[Revision comparison data]
------------

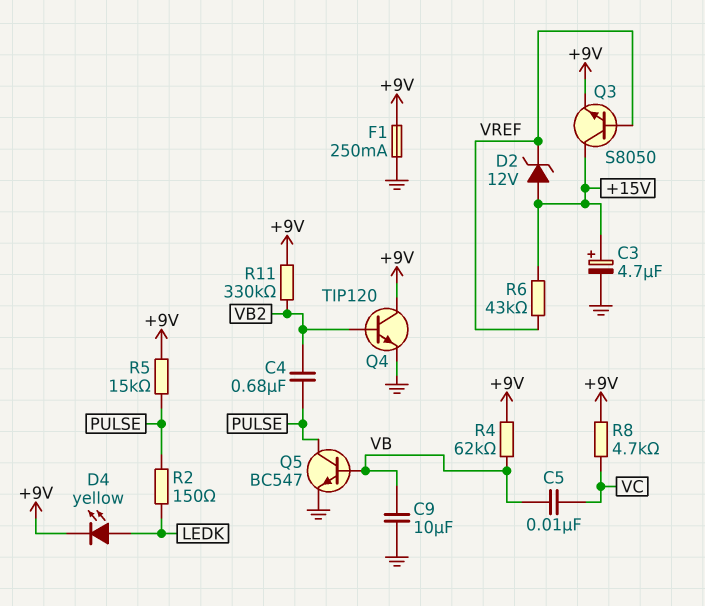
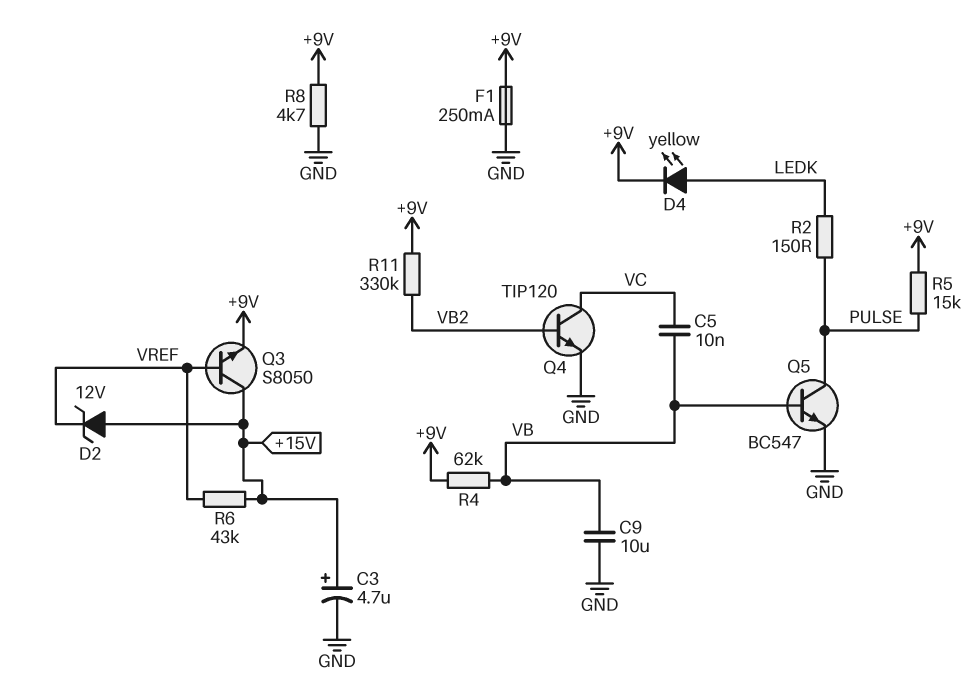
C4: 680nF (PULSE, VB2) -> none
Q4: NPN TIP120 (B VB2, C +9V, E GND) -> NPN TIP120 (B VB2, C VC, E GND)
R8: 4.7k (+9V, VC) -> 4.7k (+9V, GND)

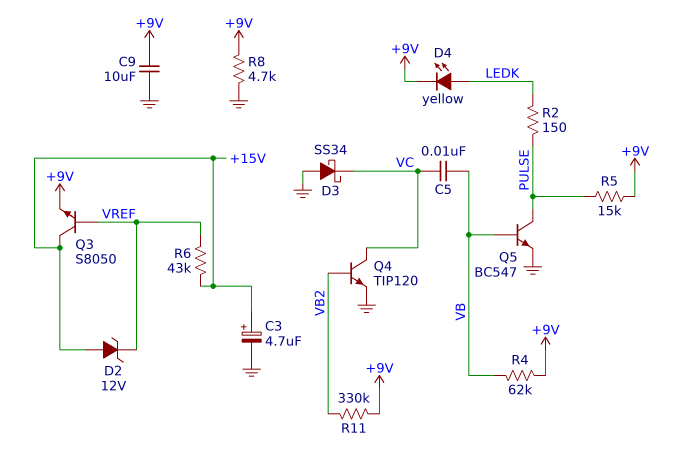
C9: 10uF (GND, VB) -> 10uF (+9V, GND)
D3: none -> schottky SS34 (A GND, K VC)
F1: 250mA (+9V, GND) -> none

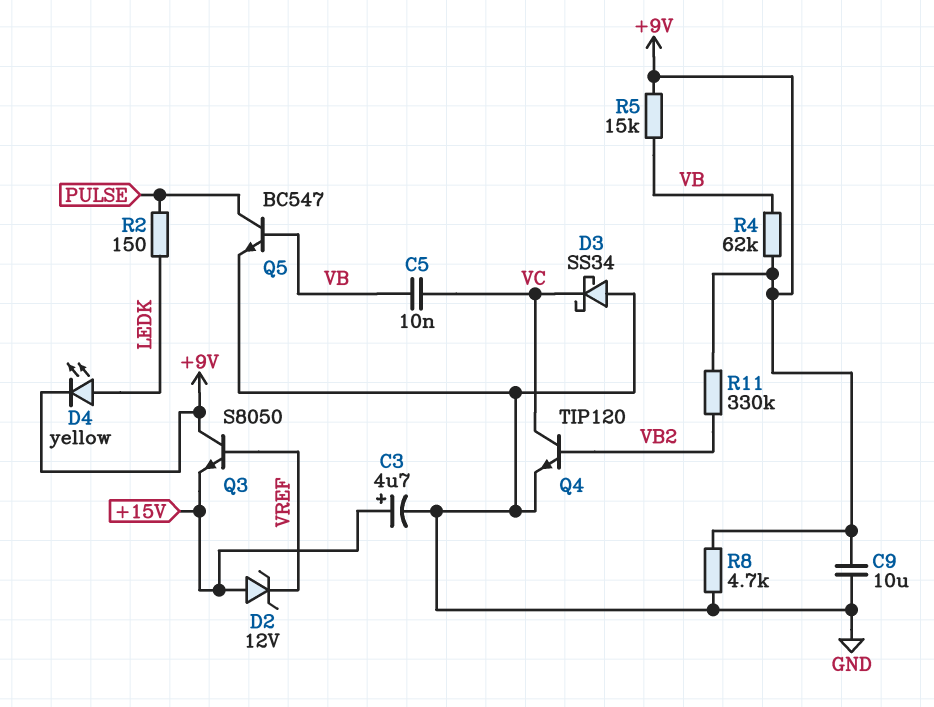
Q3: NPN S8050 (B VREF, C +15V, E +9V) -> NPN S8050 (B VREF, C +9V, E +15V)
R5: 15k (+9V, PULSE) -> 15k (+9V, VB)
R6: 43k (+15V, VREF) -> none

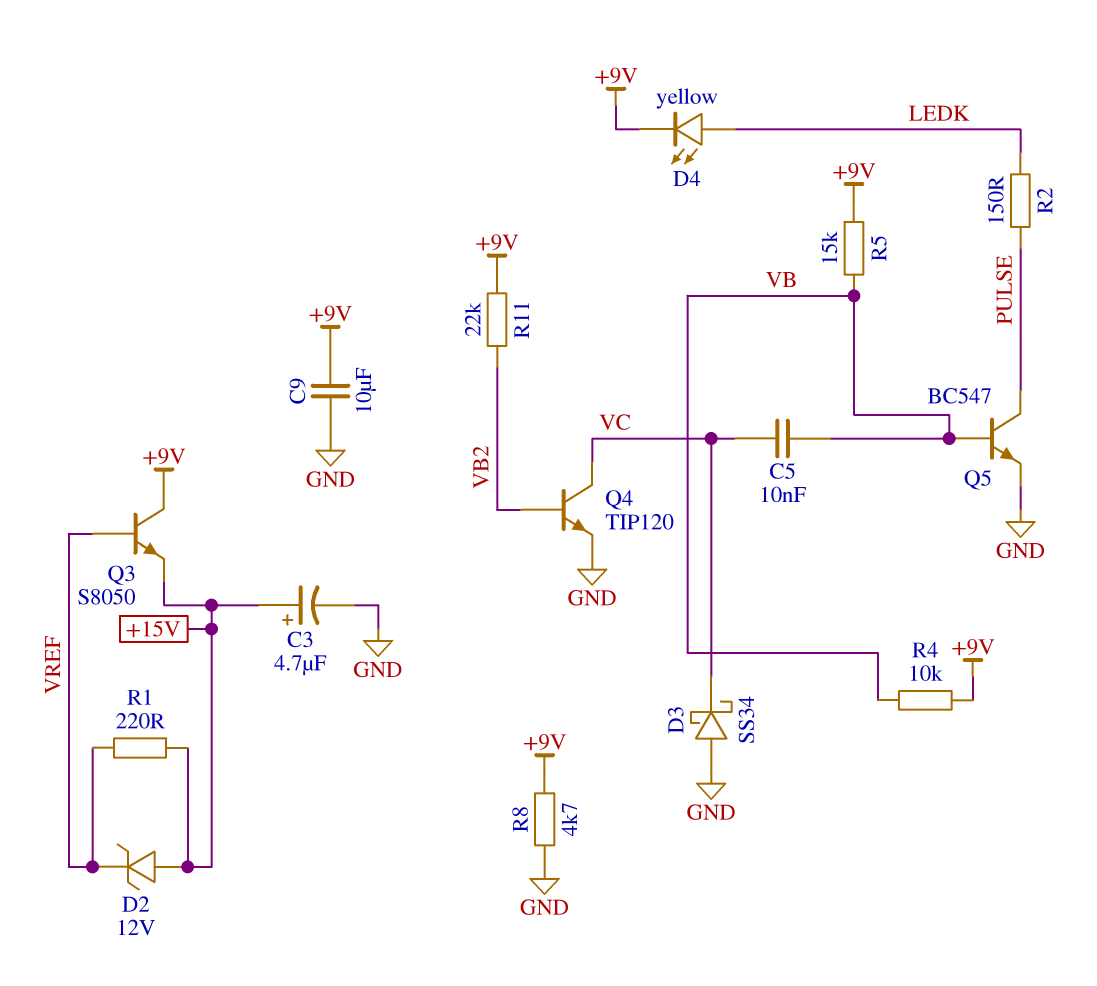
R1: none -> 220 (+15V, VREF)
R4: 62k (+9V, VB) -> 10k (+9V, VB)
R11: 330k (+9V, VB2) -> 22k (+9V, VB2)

------------

— Your instructions —
Make an exact copy of the records shown above, without the pictures.

— Output of the exercise —
C4: 680nF (PULSE, VB2) -> none
Q4: NPN TIP120 (B VB2, C +9V, E GND) -> NPN TIP120 (B VB2, C VC, E GND)
R8: 4.7k (+9V, VC) -> 4.7k (+9V, GND)

C9: 10uF (GND, VB) -> 10uF (+9V, GND)
D3: none -> schottky SS34 (A GND, K VC)
F1: 250mA (+9V, GND) -> none

Q3: NPN S8050 (B VREF, C +15V, E +9V) -> NPN S8050 (B VREF, C +9V, E +15V)
R5: 15k (+9V, PULSE) -> 15k (+9V, VB)
R6: 43k (+15V, VREF) -> none

R1: none -> 220 (+15V, VREF)
R4: 62k (+9V, VB) -> 10k (+9V, VB)
R11: 330k (+9V, VB2) -> 22k (+9V, VB2)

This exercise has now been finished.